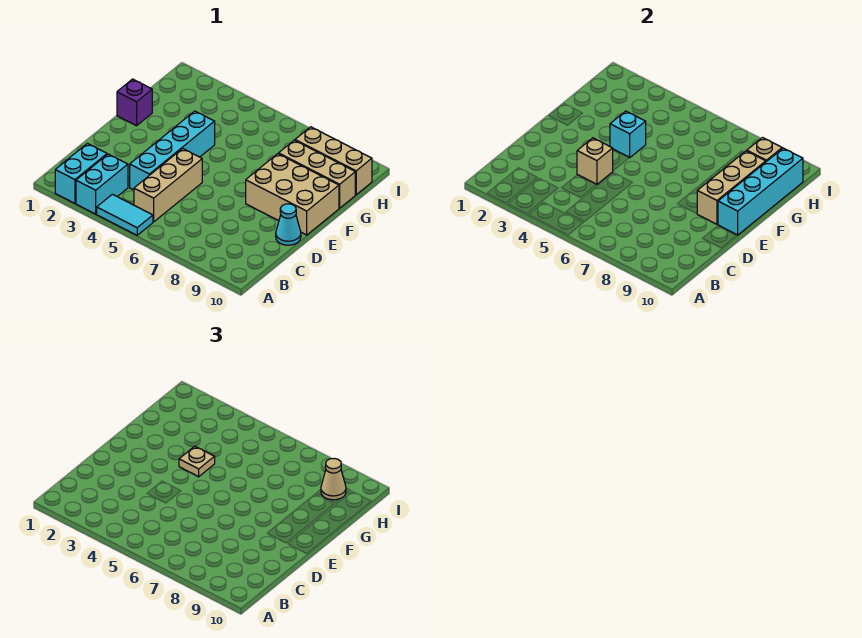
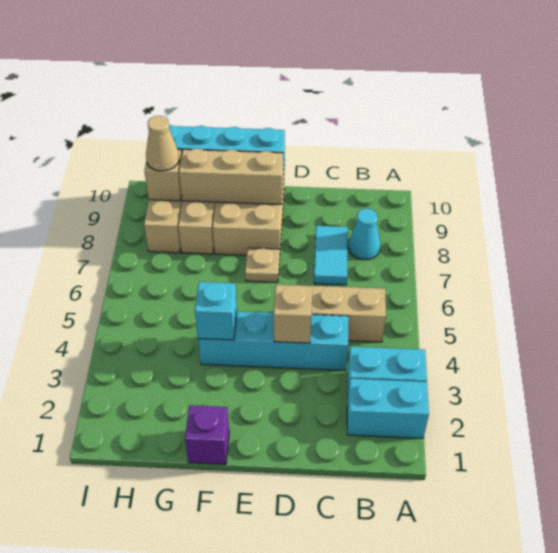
cyan tile A4:A5 level 1 -> cyan tile C7:C8 level 1
cyan cone D10 level 1 -> cyan cone B8 level 1
tan plate F4 level 3 -> tan plate E7 level 1

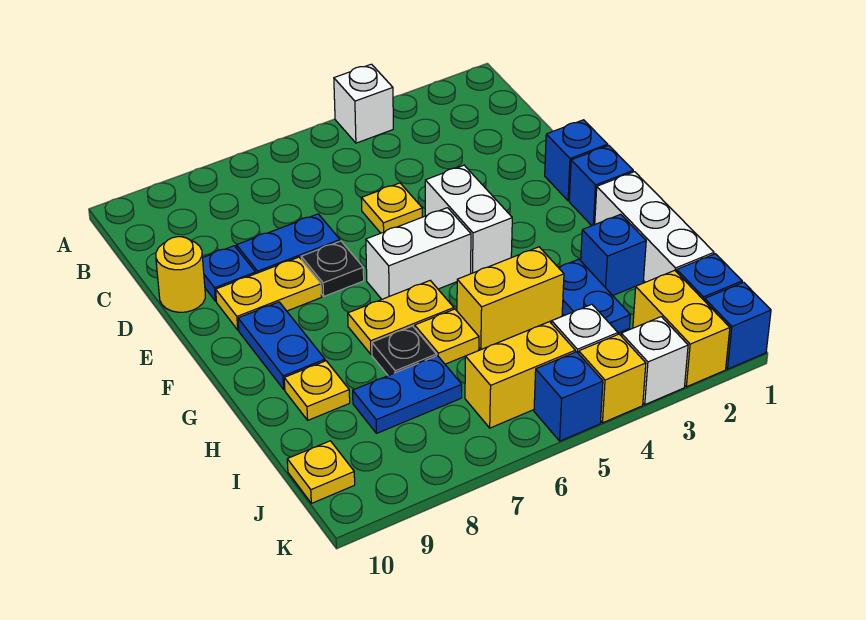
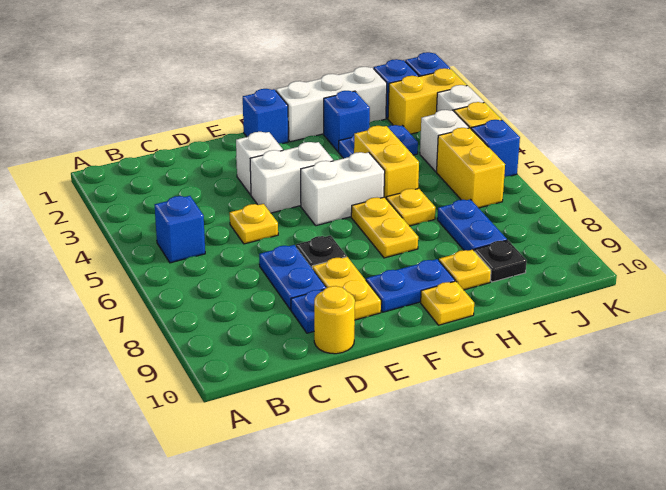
white brick A4 level 1 -> white brick E3 level 1
blue brick E1 level 1 -> blue brick B5 level 1
white brick F5:F6 level 1 -> white brick F5:G5 level 1
black plate H7 level 1 -> black plate I9 level 1
yellow plate J10 level 1 -> yellow plate G10 level 1

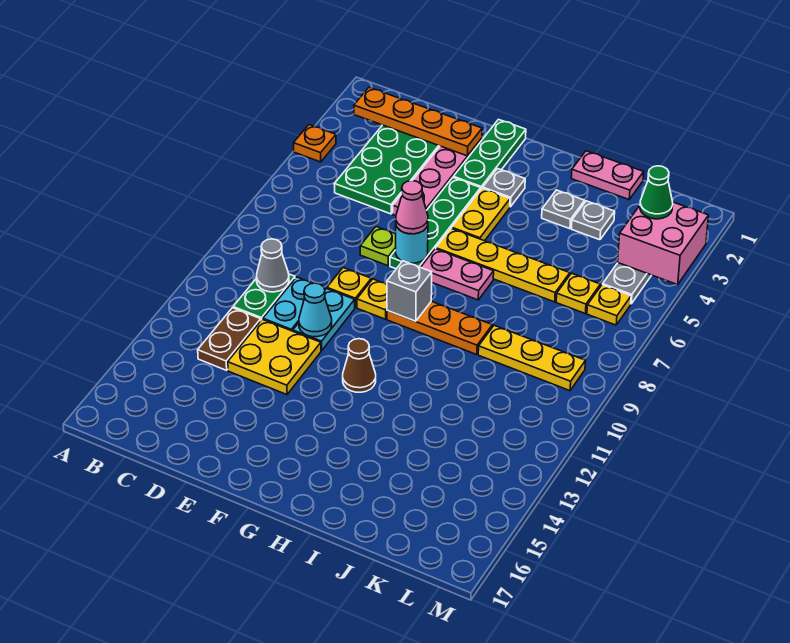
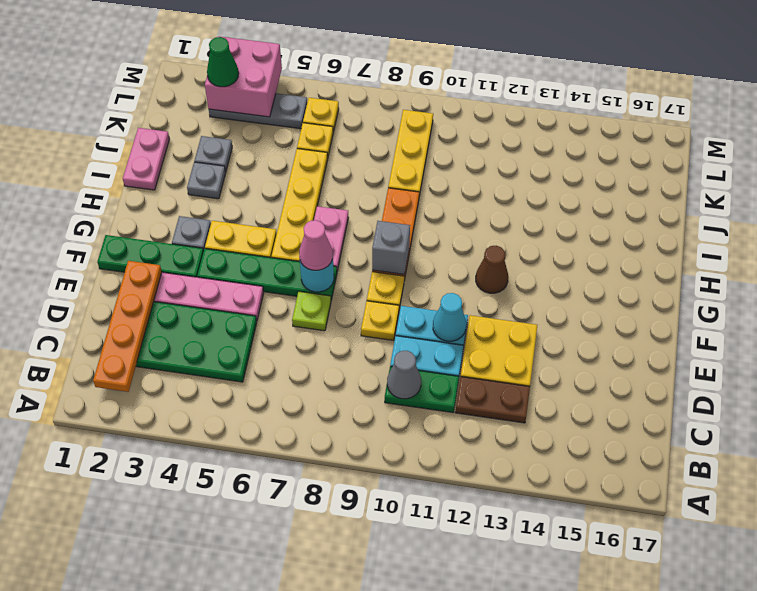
orange plate A4 level 1 -> none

▬▬▬

#### Action item
Give again, exactly, each line from the one that contains "tan plate F4 level 3 -> tan plate E7 level 1" through the last line of the material above. Pictures do not belong in the copy.

#### Task response
tan plate F4 level 3 -> tan plate E7 level 1

white brick A4 level 1 -> white brick E3 level 1
blue brick E1 level 1 -> blue brick B5 level 1
white brick F5:F6 level 1 -> white brick F5:G5 level 1
black plate H7 level 1 -> black plate I9 level 1
yellow plate J10 level 1 -> yellow plate G10 level 1

orange plate A4 level 1 -> none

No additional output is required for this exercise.